__What is required__. Omit the pictures and output exactly the lines from the start of the entries through the line containing "U3: NOR 74HC02".

-*-*-

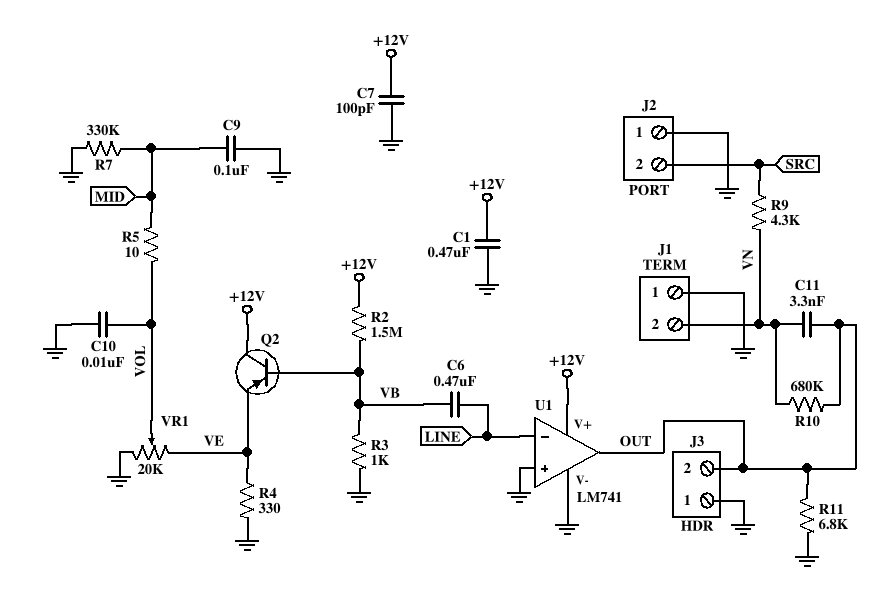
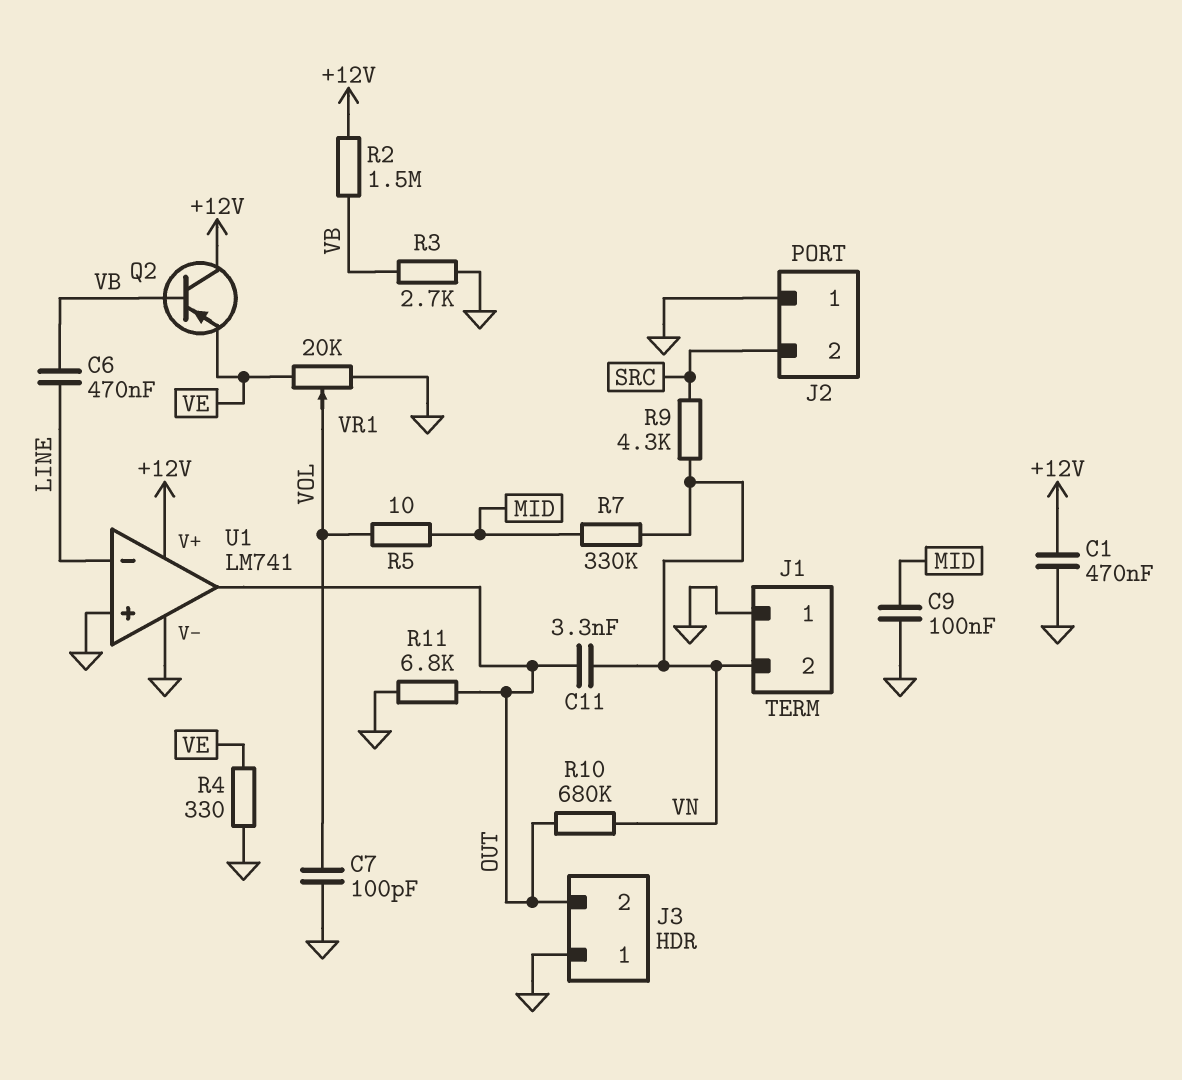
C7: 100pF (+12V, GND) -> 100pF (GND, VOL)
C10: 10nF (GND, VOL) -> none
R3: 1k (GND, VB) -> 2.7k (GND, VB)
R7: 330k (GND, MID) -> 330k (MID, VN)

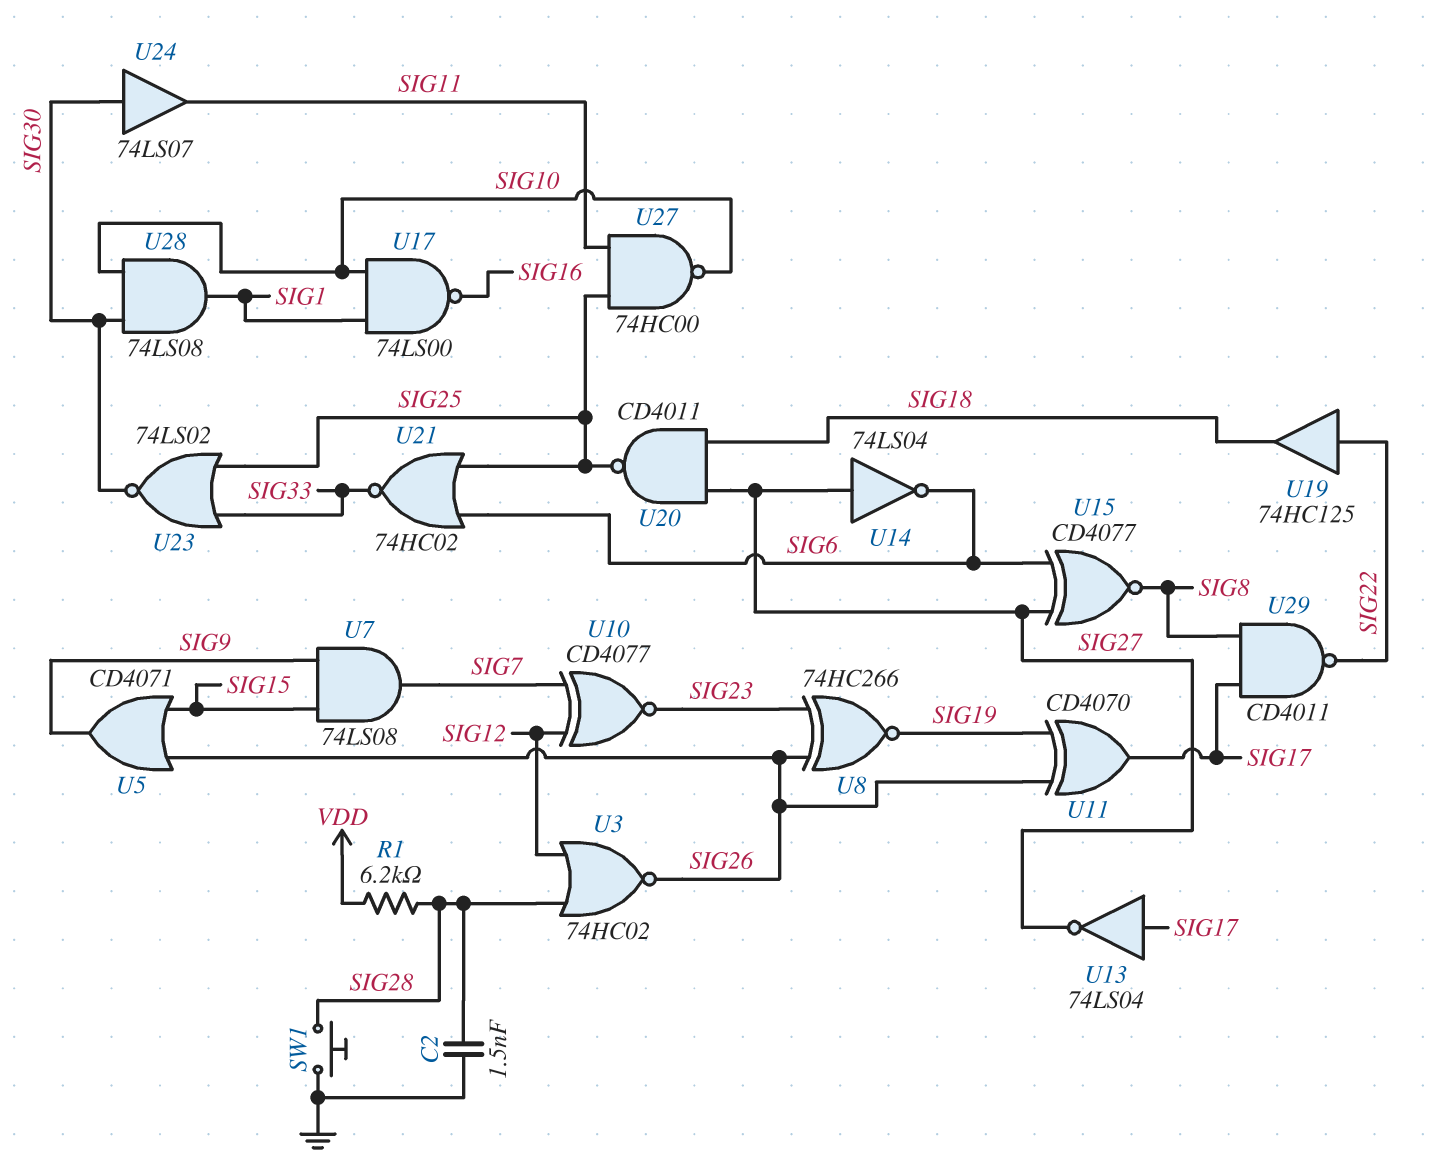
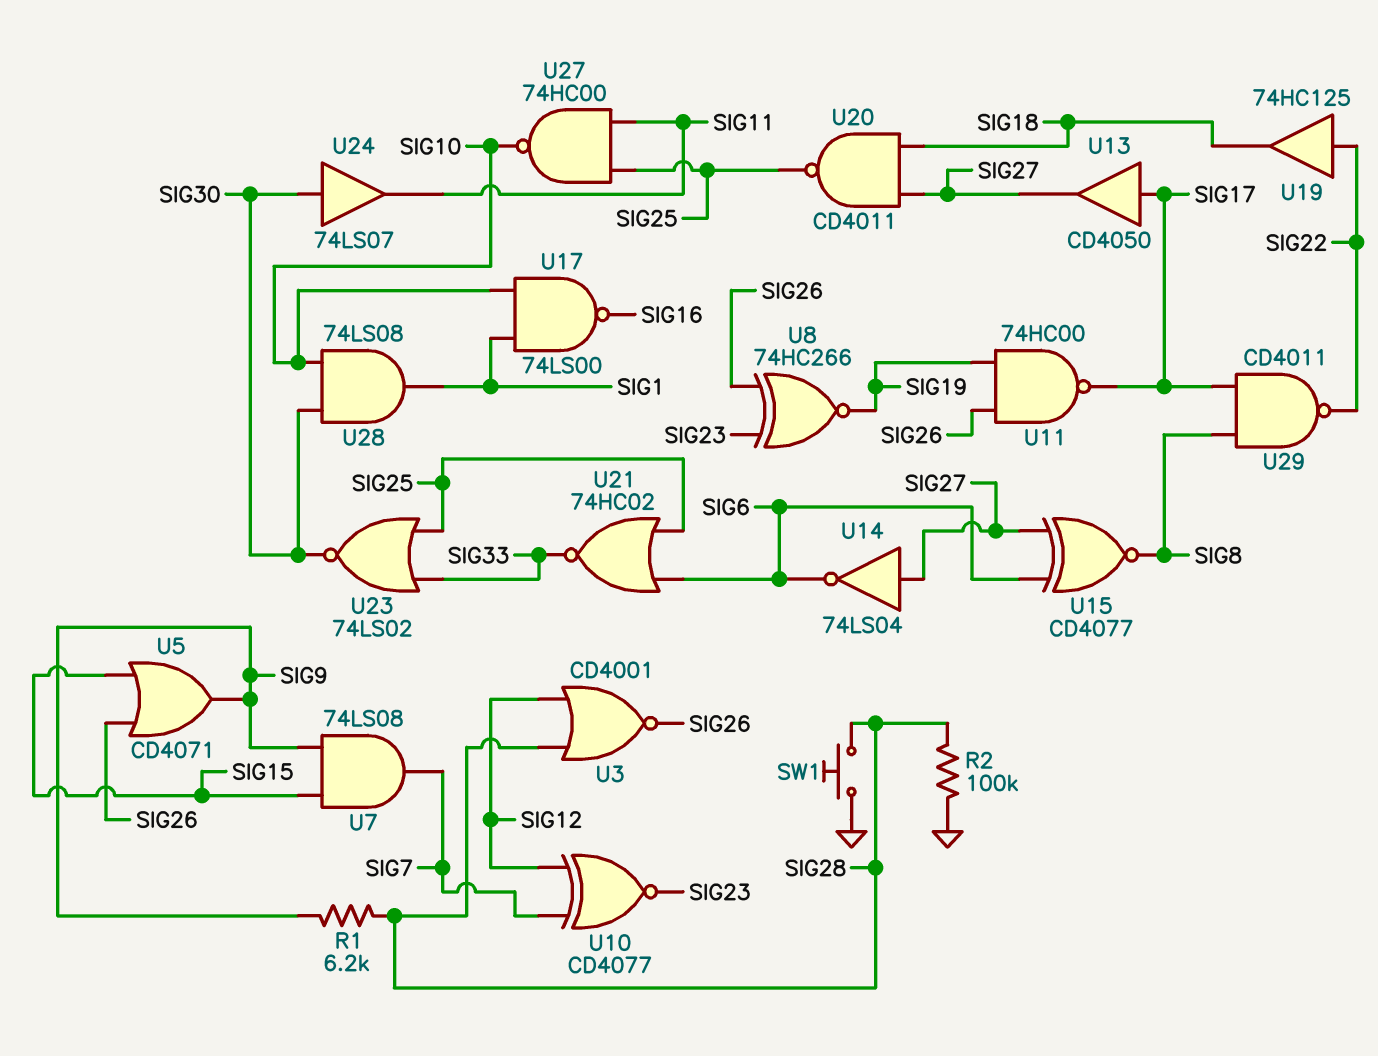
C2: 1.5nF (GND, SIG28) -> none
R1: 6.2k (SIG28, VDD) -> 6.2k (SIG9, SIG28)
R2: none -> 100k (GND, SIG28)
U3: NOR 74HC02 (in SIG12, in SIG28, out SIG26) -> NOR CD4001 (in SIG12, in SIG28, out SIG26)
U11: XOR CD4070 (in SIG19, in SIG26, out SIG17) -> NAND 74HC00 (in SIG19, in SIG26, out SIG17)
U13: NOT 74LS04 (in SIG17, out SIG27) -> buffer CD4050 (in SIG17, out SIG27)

-*-*-

__Task answer__.
C7: 100pF (+12V, GND) -> 100pF (GND, VOL)
C10: 10nF (GND, VOL) -> none
R3: 1k (GND, VB) -> 2.7k (GND, VB)
R7: 330k (GND, MID) -> 330k (MID, VN)

C2: 1.5nF (GND, SIG28) -> none
R1: 6.2k (SIG28, VDD) -> 6.2k (SIG9, SIG28)
R2: none -> 100k (GND, SIG28)
U3: NOR 74HC02 (in SIG12, in SIG28, out SIG26) -> NOR CD4001 (in SIG12, in SIG28, out SIG26)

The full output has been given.